DATA UNDER STUDY ::
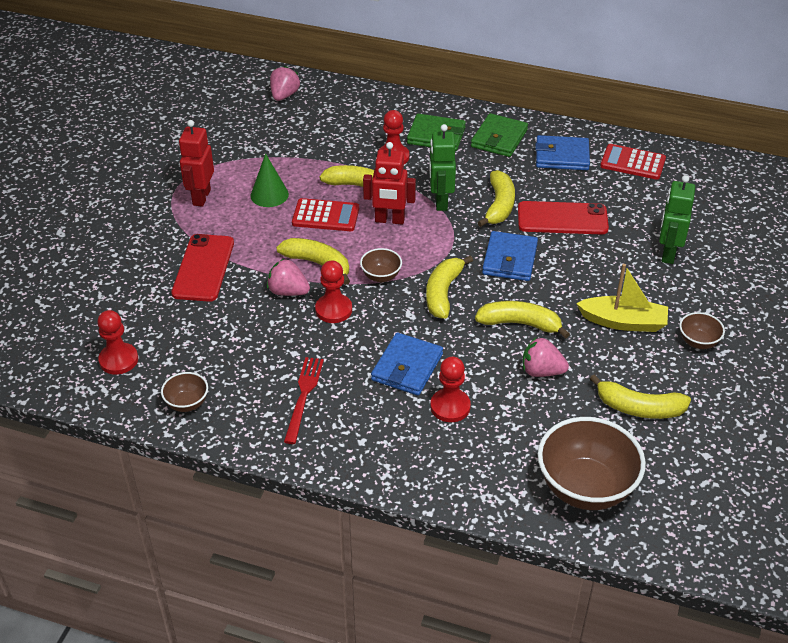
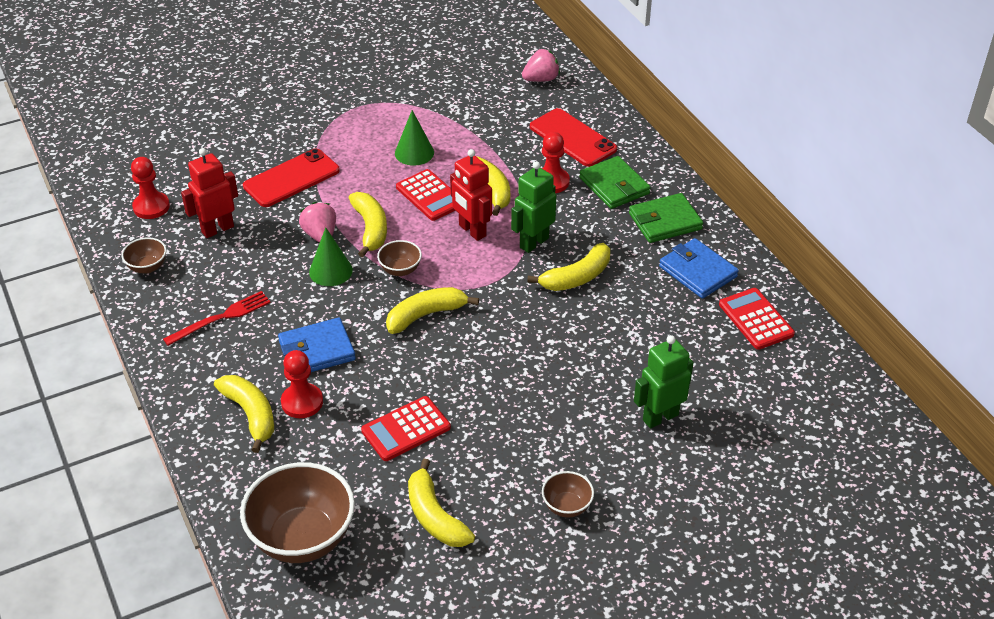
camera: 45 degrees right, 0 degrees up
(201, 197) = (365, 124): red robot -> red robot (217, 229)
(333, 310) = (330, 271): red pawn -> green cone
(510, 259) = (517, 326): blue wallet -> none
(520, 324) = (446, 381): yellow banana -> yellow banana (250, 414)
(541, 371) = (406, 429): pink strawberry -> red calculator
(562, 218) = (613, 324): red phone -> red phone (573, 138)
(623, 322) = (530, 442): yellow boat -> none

DESCRIPTION OF THE TASK ::
Retype all of the entries exactly as written, leaving out any images.

TASK RESULT ::
camera: 45 degrees right, 0 degrees up
(201, 197) = (365, 124): red robot -> red robot (217, 229)
(333, 310) = (330, 271): red pawn -> green cone
(510, 259) = (517, 326): blue wallet -> none
(520, 324) = (446, 381): yellow banana -> yellow banana (250, 414)
(541, 371) = (406, 429): pink strawberry -> red calculator
(562, 218) = (613, 324): red phone -> red phone (573, 138)
(623, 322) = (530, 442): yellow boat -> none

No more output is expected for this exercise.